- What the task requires: Render every line in all the records below as a single numbered list, leaving out blank lines and the pictures.

- Data supplied:
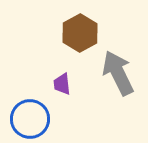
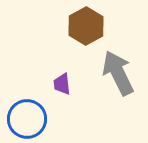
brown hexagon: moved 6 px right, 7 px up
blue circle: moved 3 px left
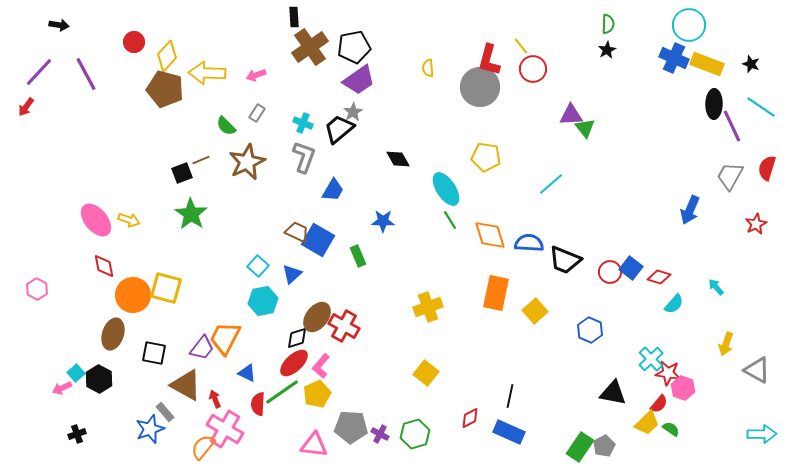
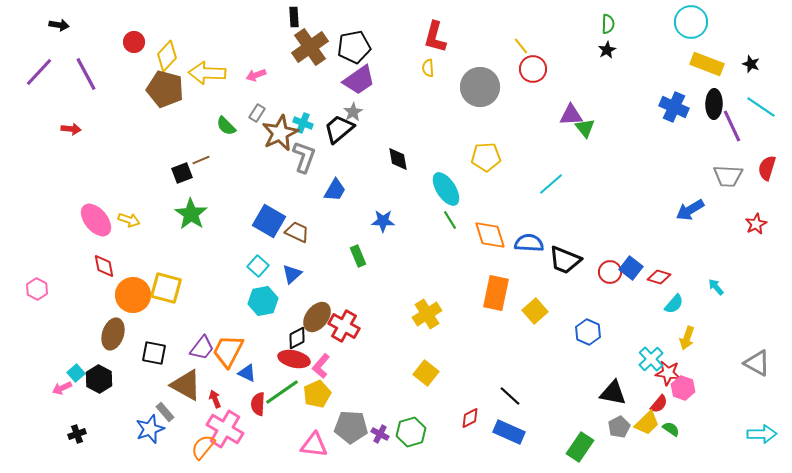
cyan circle at (689, 25): moved 2 px right, 3 px up
blue cross at (674, 58): moved 49 px down
red L-shape at (489, 60): moved 54 px left, 23 px up
red arrow at (26, 107): moved 45 px right, 22 px down; rotated 120 degrees counterclockwise
yellow pentagon at (486, 157): rotated 12 degrees counterclockwise
black diamond at (398, 159): rotated 20 degrees clockwise
brown star at (247, 162): moved 33 px right, 29 px up
gray trapezoid at (730, 176): moved 2 px left; rotated 116 degrees counterclockwise
blue trapezoid at (333, 190): moved 2 px right
blue arrow at (690, 210): rotated 36 degrees clockwise
blue square at (318, 240): moved 49 px left, 19 px up
yellow cross at (428, 307): moved 1 px left, 7 px down; rotated 12 degrees counterclockwise
blue hexagon at (590, 330): moved 2 px left, 2 px down
orange trapezoid at (225, 338): moved 3 px right, 13 px down
black diamond at (297, 338): rotated 10 degrees counterclockwise
yellow arrow at (726, 344): moved 39 px left, 6 px up
red ellipse at (294, 363): moved 4 px up; rotated 56 degrees clockwise
gray triangle at (757, 370): moved 7 px up
black line at (510, 396): rotated 60 degrees counterclockwise
green hexagon at (415, 434): moved 4 px left, 2 px up
gray pentagon at (604, 446): moved 15 px right, 19 px up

- Written solution:
1. brown hexagon: moved 6 px right, 7 px up
2. blue circle: moved 3 px left
3. cyan circle at (689, 25): moved 2 px right, 3 px up
4. blue cross at (674, 58): moved 49 px down
5. red L-shape at (489, 60): moved 54 px left, 23 px up
6. red arrow at (26, 107): moved 45 px right, 22 px down; rotated 120 degrees counterclockwise
7. yellow pentagon at (486, 157): rotated 12 degrees counterclockwise
8. black diamond at (398, 159): rotated 20 degrees clockwise
9. brown star at (247, 162): moved 33 px right, 29 px up
10. gray trapezoid at (730, 176): moved 2 px left; rotated 116 degrees counterclockwise
11. blue trapezoid at (333, 190): moved 2 px right
12. blue arrow at (690, 210): rotated 36 degrees clockwise
13. blue square at (318, 240): moved 49 px left, 19 px up
14. yellow cross at (428, 307): moved 1 px left, 7 px down; rotated 12 degrees counterclockwise
15. blue hexagon at (590, 330): moved 2 px left, 2 px down
16. orange trapezoid at (225, 338): moved 3 px right, 13 px down
17. black diamond at (297, 338): rotated 10 degrees counterclockwise
18. yellow arrow at (726, 344): moved 39 px left, 6 px up
19. red ellipse at (294, 363): moved 4 px up; rotated 56 degrees clockwise
20. gray triangle at (757, 370): moved 7 px up
21. black line at (510, 396): rotated 60 degrees counterclockwise
22. green hexagon at (415, 434): moved 4 px left, 2 px up
23. gray pentagon at (604, 446): moved 15 px right, 19 px up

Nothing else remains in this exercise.